Stored items:
#####
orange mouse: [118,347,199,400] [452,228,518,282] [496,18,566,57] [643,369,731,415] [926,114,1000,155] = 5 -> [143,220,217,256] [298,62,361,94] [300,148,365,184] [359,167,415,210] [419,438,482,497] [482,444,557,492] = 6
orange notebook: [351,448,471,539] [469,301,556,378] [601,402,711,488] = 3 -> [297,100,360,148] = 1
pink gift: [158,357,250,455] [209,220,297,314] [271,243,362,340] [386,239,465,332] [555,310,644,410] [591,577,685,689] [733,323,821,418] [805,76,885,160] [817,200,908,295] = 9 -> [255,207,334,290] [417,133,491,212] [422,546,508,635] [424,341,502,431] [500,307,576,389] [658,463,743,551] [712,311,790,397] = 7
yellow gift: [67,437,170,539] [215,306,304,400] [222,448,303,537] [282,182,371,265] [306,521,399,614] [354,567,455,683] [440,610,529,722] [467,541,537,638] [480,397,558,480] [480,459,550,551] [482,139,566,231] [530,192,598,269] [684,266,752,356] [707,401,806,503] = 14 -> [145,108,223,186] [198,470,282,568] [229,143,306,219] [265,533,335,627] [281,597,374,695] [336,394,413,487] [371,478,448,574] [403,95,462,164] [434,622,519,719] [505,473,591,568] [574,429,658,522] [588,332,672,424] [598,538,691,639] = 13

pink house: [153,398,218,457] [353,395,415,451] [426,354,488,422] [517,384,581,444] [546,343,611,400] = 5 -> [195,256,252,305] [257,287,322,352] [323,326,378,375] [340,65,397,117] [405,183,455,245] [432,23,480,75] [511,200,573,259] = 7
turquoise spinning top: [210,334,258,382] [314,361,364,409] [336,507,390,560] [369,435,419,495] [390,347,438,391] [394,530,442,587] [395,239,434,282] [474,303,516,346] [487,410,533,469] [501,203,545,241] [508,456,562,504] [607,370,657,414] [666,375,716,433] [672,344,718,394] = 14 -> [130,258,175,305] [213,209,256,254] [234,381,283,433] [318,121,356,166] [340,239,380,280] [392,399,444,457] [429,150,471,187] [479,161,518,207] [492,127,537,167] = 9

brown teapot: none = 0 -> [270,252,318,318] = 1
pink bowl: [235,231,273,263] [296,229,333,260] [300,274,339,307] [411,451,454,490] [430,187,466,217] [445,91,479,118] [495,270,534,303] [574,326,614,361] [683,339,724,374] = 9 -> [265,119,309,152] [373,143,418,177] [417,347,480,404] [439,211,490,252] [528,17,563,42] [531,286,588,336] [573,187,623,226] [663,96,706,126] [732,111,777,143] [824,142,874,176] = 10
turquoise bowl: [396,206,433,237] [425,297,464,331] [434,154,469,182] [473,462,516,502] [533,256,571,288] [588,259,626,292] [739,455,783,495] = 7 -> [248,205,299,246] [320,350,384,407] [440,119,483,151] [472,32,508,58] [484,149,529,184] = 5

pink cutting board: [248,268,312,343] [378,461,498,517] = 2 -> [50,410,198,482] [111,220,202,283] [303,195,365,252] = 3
#####
→ **WRITTEN TASK**
Write out the lines of the entries, word for word, from the first through the one containing "pink gift: [158,357,250,455]", and stop at that line.

→ **REPLY TO THE EXERCISE**
orange mouse: [118,347,199,400] [452,228,518,282] [496,18,566,57] [643,369,731,415] [926,114,1000,155] = 5 -> [143,220,217,256] [298,62,361,94] [300,148,365,184] [359,167,415,210] [419,438,482,497] [482,444,557,492] = 6
orange notebook: [351,448,471,539] [469,301,556,378] [601,402,711,488] = 3 -> [297,100,360,148] = 1
pink gift: [158,357,250,455] [209,220,297,314] [271,243,362,340] [386,239,465,332] [555,310,644,410] [591,577,685,689] [733,323,821,418] [805,76,885,160] [817,200,908,295] = 9 -> [255,207,334,290] [417,133,491,212] [422,546,508,635] [424,341,502,431] [500,307,576,389] [658,463,743,551] [712,311,790,397] = 7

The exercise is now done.